[DATASET EXCERPTS Boundary: Start]

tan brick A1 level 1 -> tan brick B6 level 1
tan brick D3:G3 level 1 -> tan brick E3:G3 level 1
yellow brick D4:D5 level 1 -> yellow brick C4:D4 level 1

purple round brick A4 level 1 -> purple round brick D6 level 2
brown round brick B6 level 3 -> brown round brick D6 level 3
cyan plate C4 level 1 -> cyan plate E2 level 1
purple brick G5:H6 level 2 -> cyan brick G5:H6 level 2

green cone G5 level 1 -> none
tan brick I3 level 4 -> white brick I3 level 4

[DATASET EXCERPTS Boundary: End]
[DATASET EXCERPTS Boundary: Start]

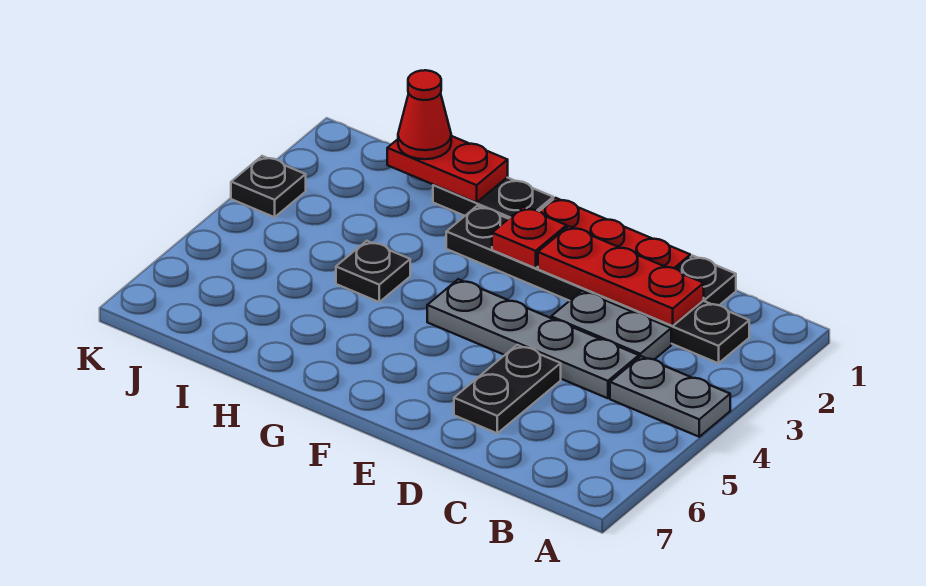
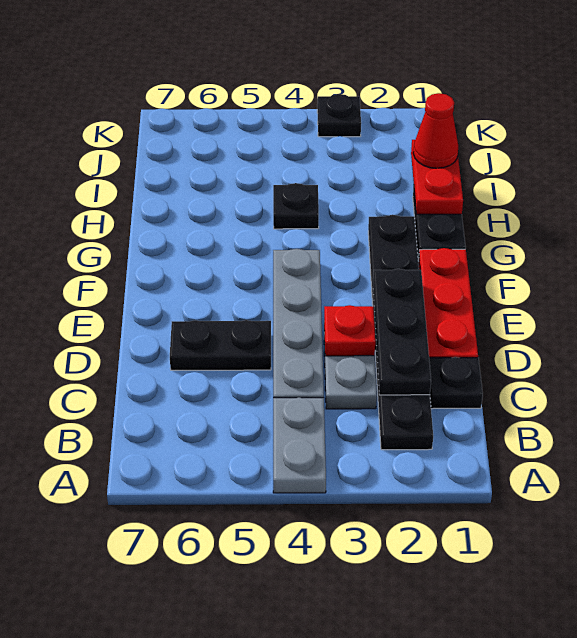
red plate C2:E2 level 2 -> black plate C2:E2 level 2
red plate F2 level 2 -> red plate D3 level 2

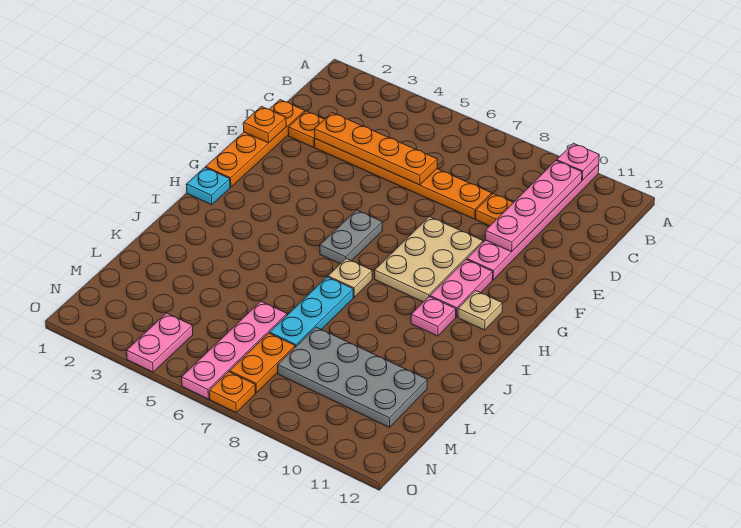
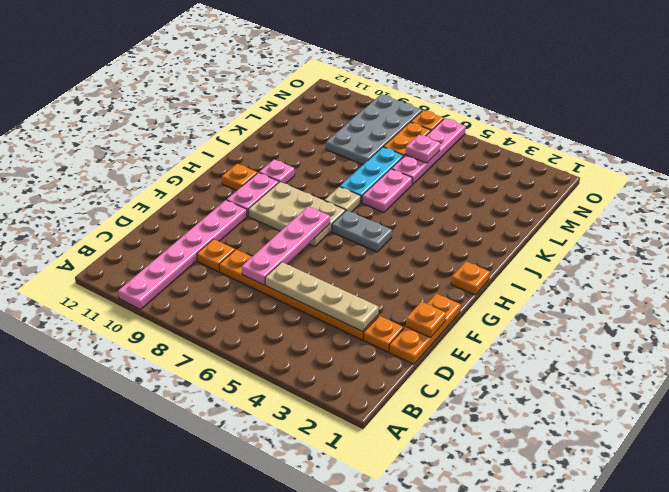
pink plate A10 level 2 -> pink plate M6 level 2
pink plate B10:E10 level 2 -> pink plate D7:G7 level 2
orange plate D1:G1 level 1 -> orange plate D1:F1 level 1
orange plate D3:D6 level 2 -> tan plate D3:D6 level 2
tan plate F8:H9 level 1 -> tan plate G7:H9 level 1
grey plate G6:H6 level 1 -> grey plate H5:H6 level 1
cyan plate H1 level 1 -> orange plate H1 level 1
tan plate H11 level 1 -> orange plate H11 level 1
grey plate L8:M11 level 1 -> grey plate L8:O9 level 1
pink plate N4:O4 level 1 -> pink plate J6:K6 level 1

[DATASET EXCERPTS Boundary: End]

• _TASK DESCRIPTION_
Going back over the entries above, copy word for word every line from the one that has "tan brick A1 level 1 -> tan brick B6 level 1" on through the one that has "brown round brick B6".

• _ANSWER SECTION_
tan brick A1 level 1 -> tan brick B6 level 1
tan brick D3:G3 level 1 -> tan brick E3:G3 level 1
yellow brick D4:D5 level 1 -> yellow brick C4:D4 level 1

purple round brick A4 level 1 -> purple round brick D6 level 2
brown round brick B6 level 3 -> brown round brick D6 level 3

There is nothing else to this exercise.